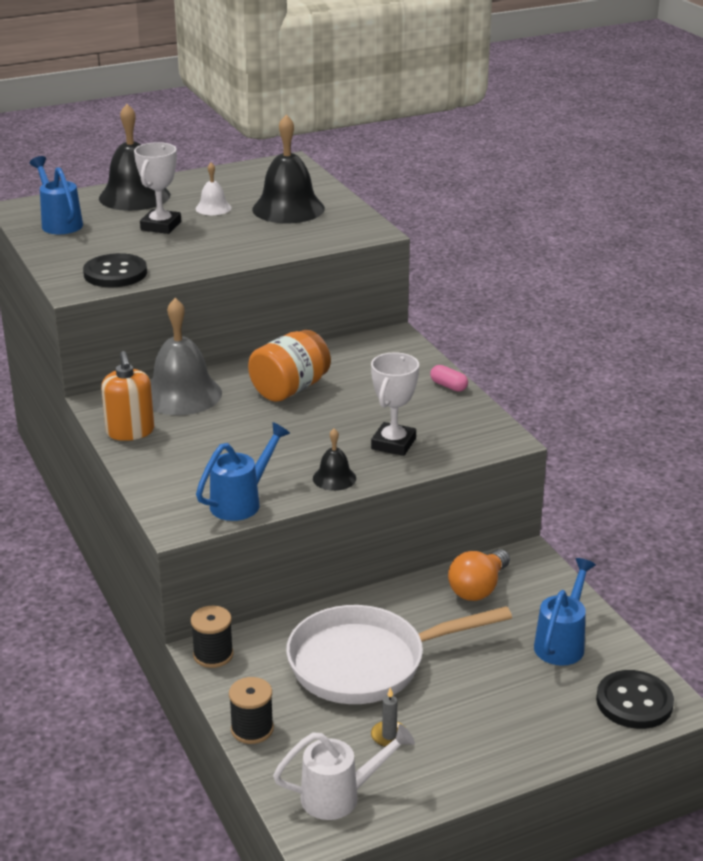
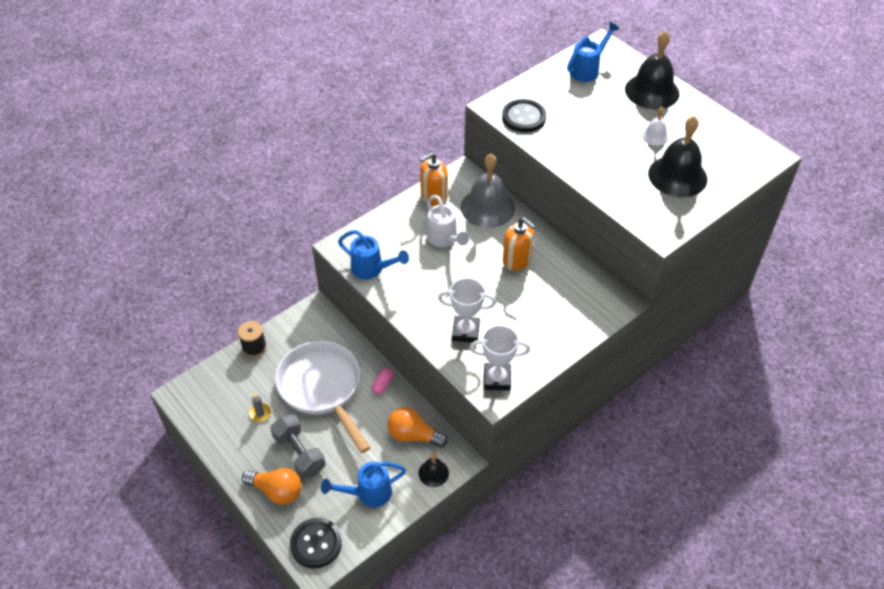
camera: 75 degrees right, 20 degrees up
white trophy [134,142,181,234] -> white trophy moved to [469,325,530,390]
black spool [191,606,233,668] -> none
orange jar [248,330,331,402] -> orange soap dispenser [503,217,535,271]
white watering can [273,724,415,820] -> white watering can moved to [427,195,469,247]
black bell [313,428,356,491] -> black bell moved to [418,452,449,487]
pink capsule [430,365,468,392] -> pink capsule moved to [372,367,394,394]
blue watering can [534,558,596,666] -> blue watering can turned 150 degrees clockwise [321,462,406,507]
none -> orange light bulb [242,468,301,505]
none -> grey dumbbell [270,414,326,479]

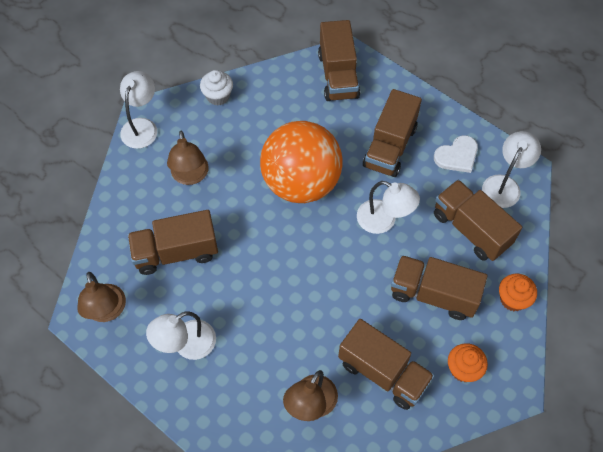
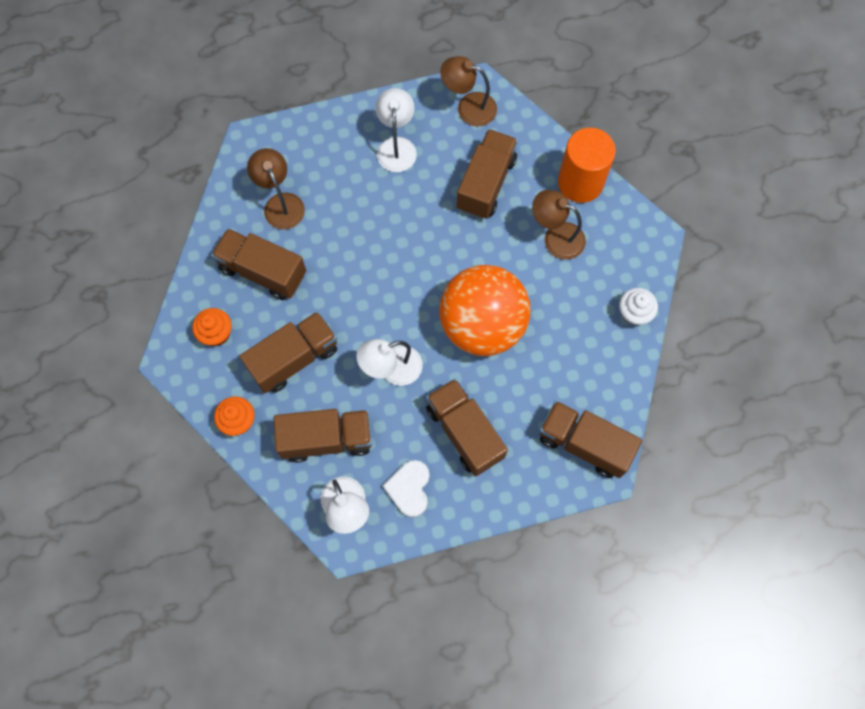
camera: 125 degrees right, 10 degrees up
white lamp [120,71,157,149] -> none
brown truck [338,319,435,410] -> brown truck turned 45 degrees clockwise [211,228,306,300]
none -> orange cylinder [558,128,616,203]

• • • • • • •

Task item: Repeat every line of the data exactly, but do not include pictures.

Solution for this task:
camera: 75 degrees right, 20 degrees up
white trophy [134,142,181,234] -> white trophy moved to [469,325,530,390]
black spool [191,606,233,668] -> none
orange jar [248,330,331,402] -> orange soap dispenser [503,217,535,271]
white watering can [273,724,415,820] -> white watering can moved to [427,195,469,247]
black bell [313,428,356,491] -> black bell moved to [418,452,449,487]
pink capsule [430,365,468,392] -> pink capsule moved to [372,367,394,394]
blue watering can [534,558,596,666] -> blue watering can turned 150 degrees clockwise [321,462,406,507]
none -> orange light bulb [242,468,301,505]
none -> grey dumbbell [270,414,326,479]

camera: 125 degrees right, 10 degrees up
white lamp [120,71,157,149] -> none
brown truck [338,319,435,410] -> brown truck turned 45 degrees clockwise [211,228,306,300]
none -> orange cylinder [558,128,616,203]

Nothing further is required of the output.